**What you will do:**
With pictures left out, set down exactly the lines that begin at the one containing "C3: 10nF (DAC, GND) -> 10nF (+15V, DAC)" and end with the last line of the entries below.

Excerpts from a dataset:
= Beginning of Section =
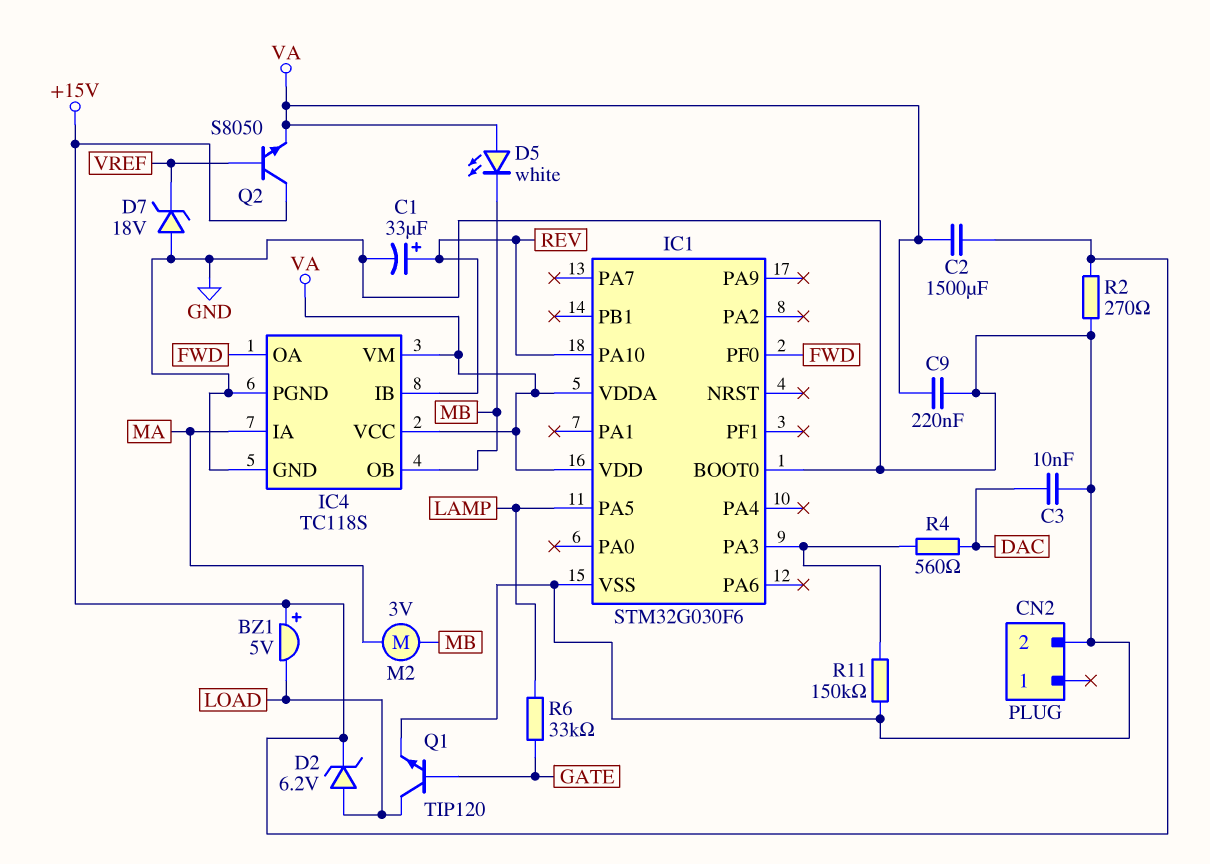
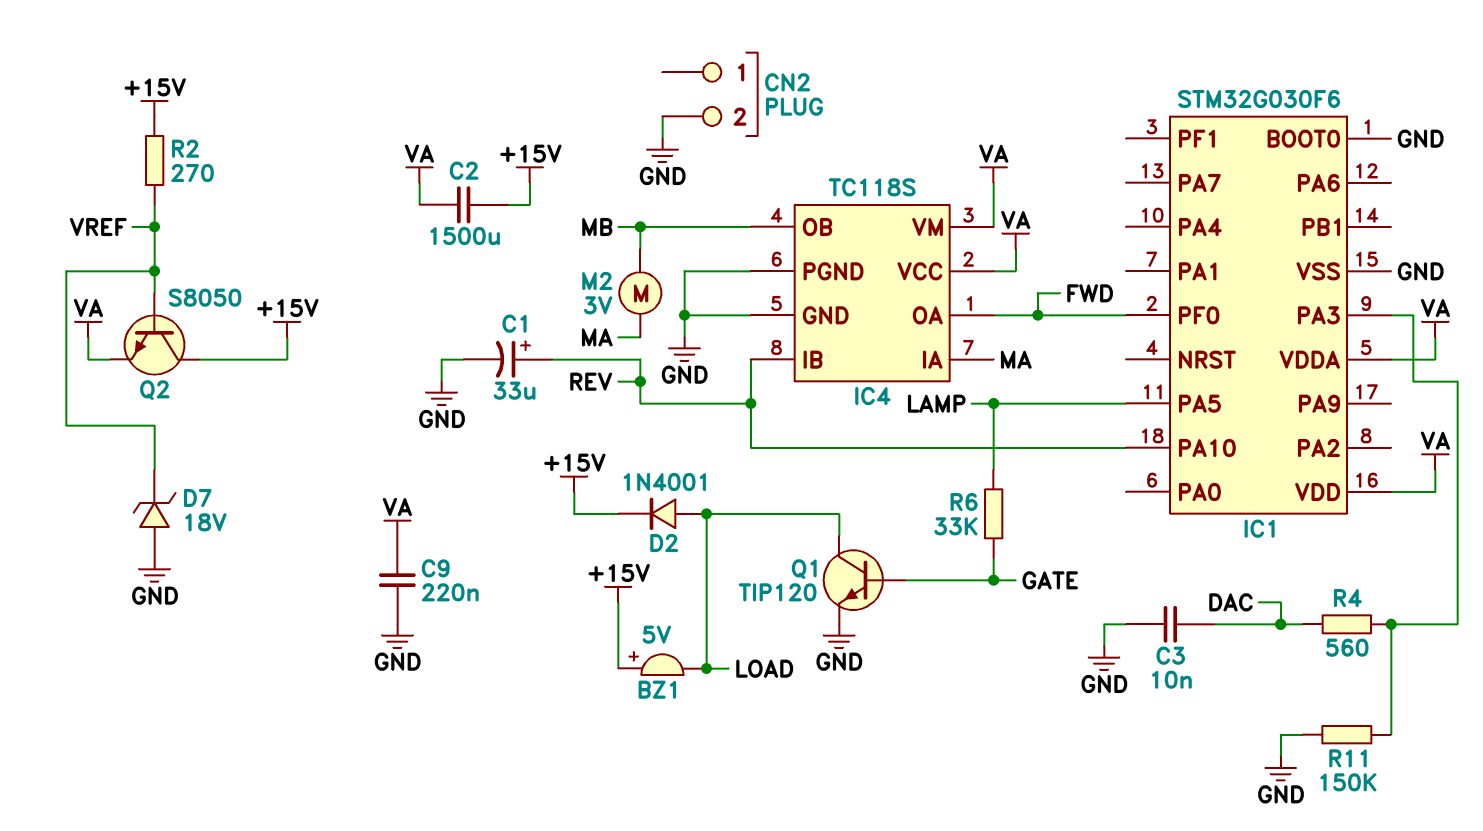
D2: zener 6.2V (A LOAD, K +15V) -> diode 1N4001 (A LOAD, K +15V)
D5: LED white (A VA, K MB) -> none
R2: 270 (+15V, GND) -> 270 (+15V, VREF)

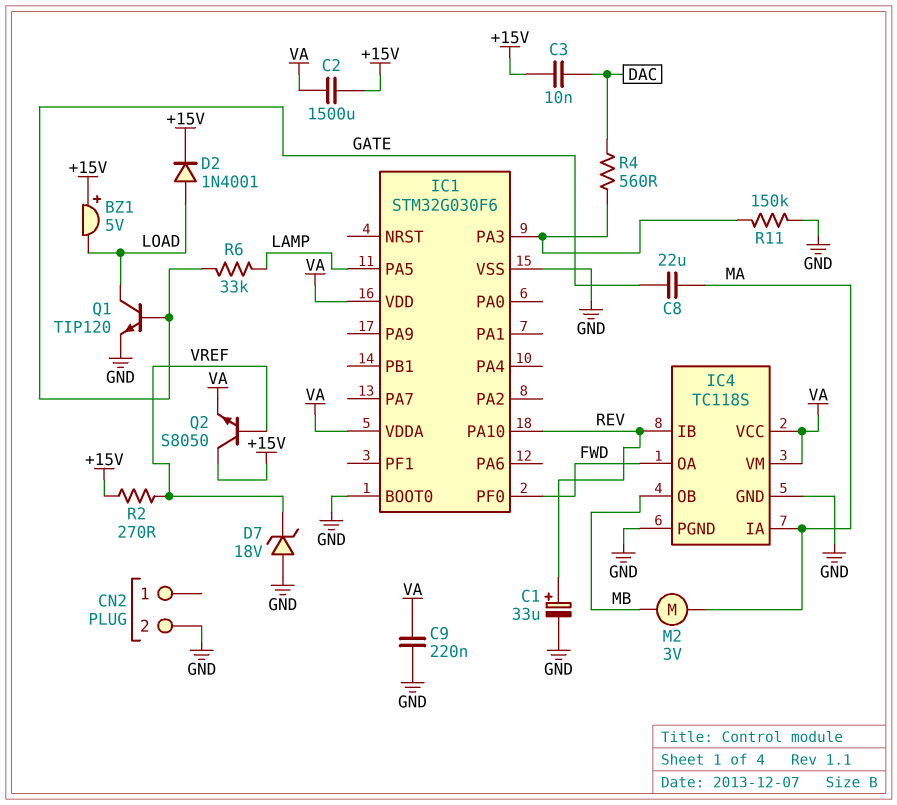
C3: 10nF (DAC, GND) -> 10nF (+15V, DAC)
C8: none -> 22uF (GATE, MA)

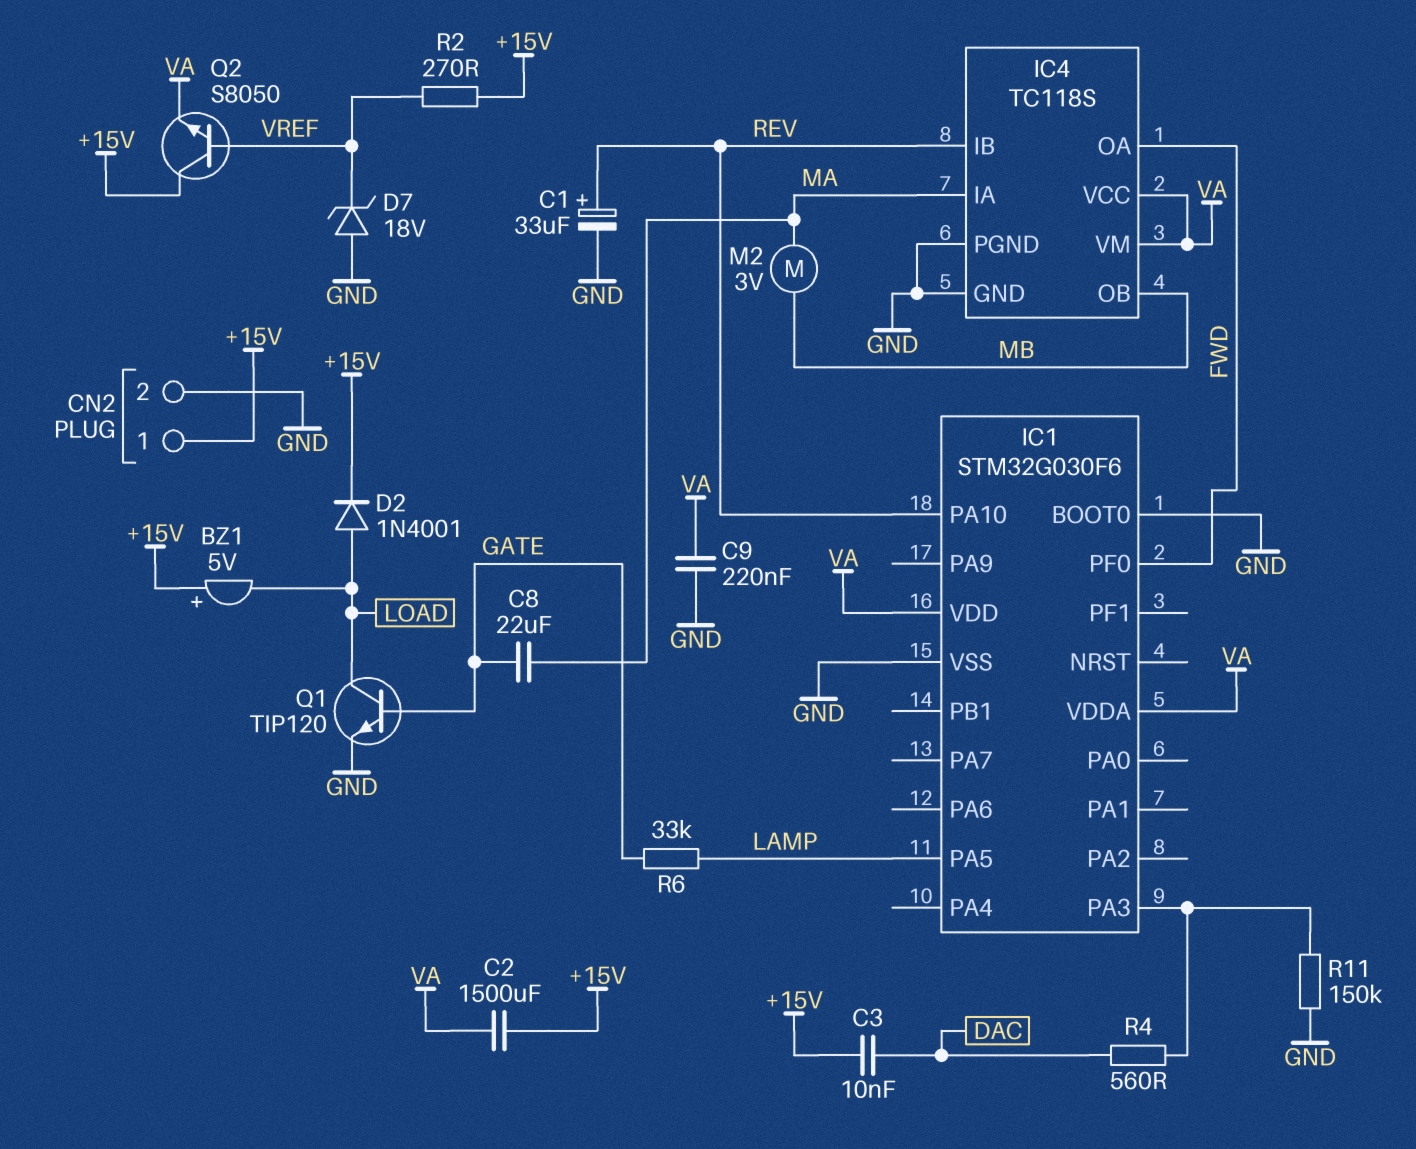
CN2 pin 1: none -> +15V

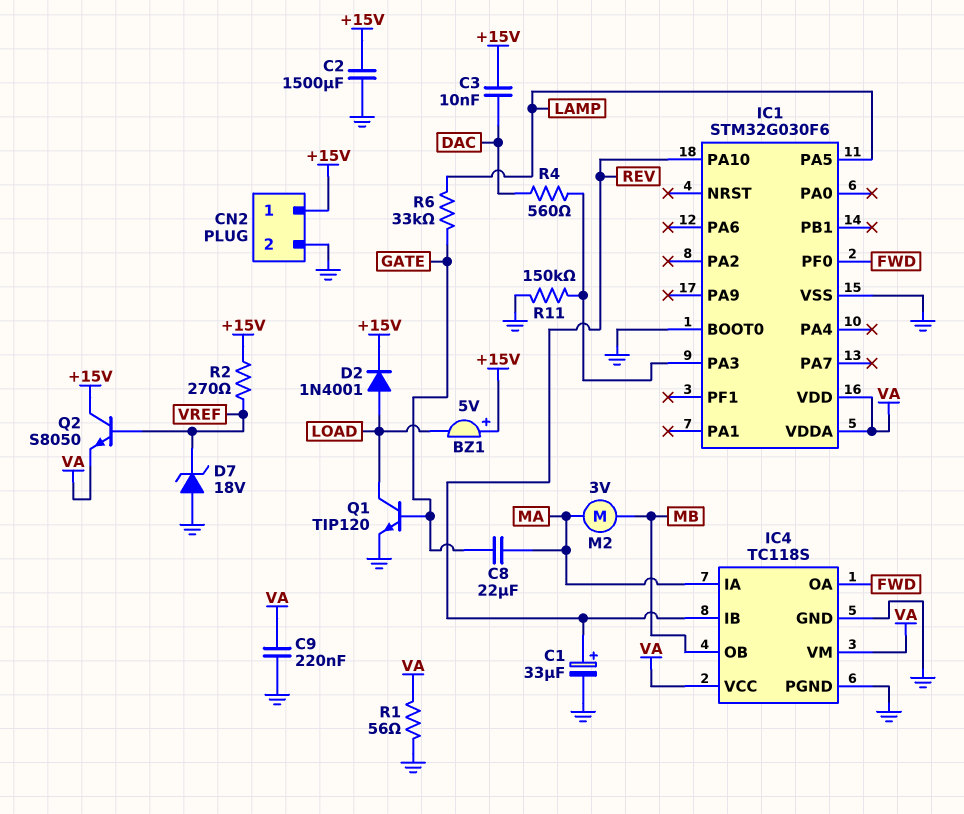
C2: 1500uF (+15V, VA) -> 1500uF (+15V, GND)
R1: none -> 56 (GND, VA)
= End of Section =
**Output for this task:**
C3: 10nF (DAC, GND) -> 10nF (+15V, DAC)
C8: none -> 22uF (GATE, MA)

CN2 pin 1: none -> +15V

C2: 1500uF (+15V, VA) -> 1500uF (+15V, GND)
R1: none -> 56 (GND, VA)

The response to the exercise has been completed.